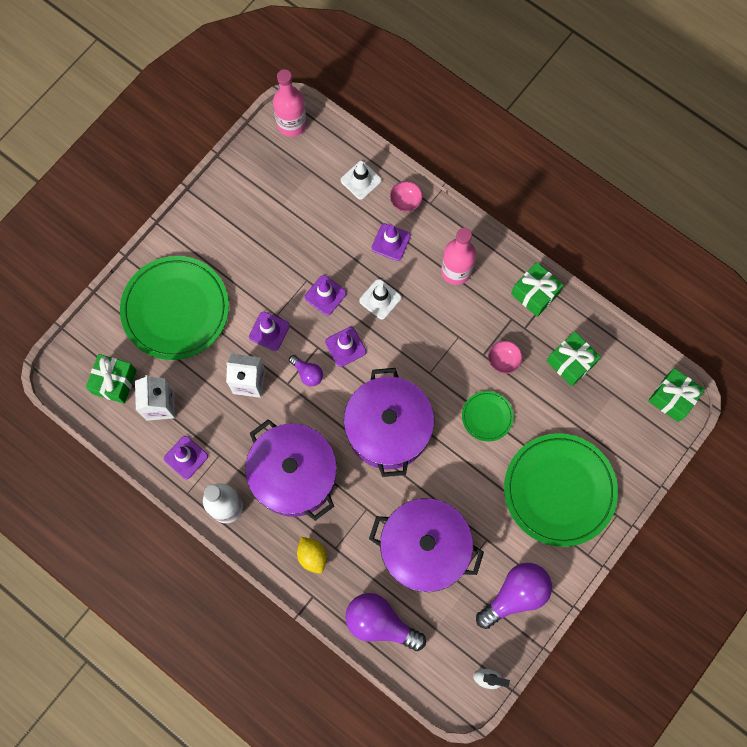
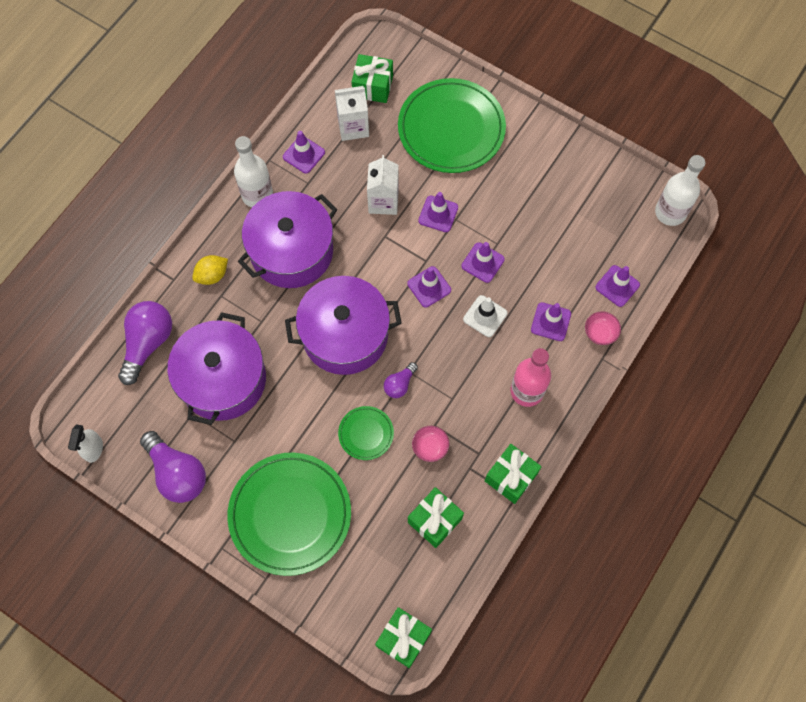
camera: 85 degrees right, 5 degrees down
pink bottle [273,69,307,137] -> white bottle [655,155,705,226]
purple light bulb [289,355,323,386] -> purple light bulb moved to [384,362,418,398]
white traffic cone [341,161,382,200] -> purple traffic cone [595,265,640,307]

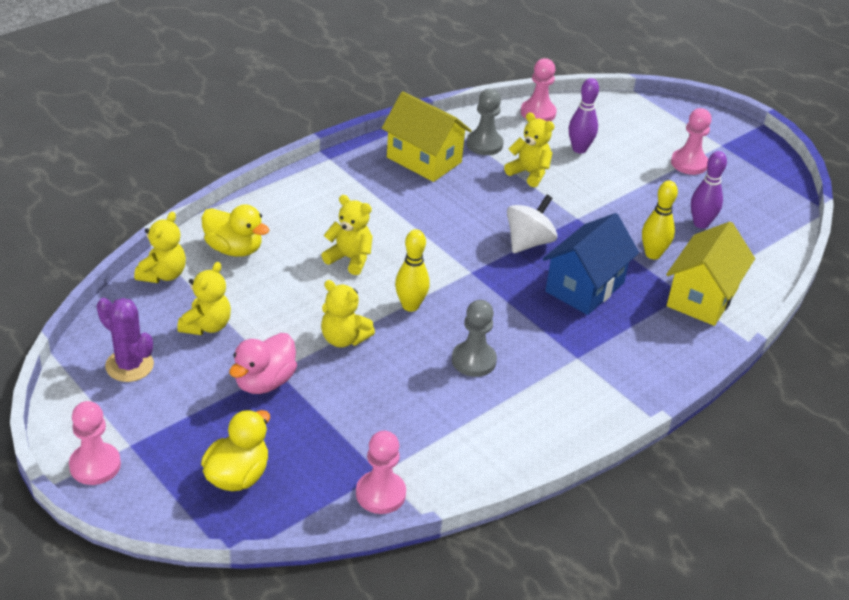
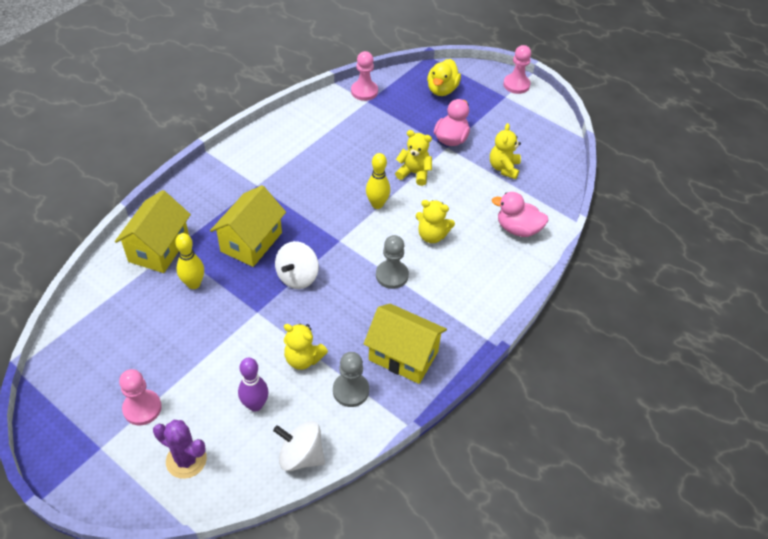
camera: 170 degrees right, 10 degrees up
purple cactus [97,298,154,382] -> purple cactus moved to [153,420,207,479]
yellow teddy bear [134,212,186,283] -> none
yellow duck [202,204,269,257] -> pink duck [492,192,549,237]
grey pawn [452,300,497,377] -> grey pawn moved to [376,235,409,289]
pink pawn [521,58,557,122] -> white spinning top [273,421,325,471]
blue house [543,213,639,315] -> yellow house [210,185,286,267]
purple bowling pin [691,151,727,229] -> none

--

**YOUR GOAL:** Please give the number of lines in the entries that contain the word "none", and nothing besides it.

**EXERCISE RESULT:** 2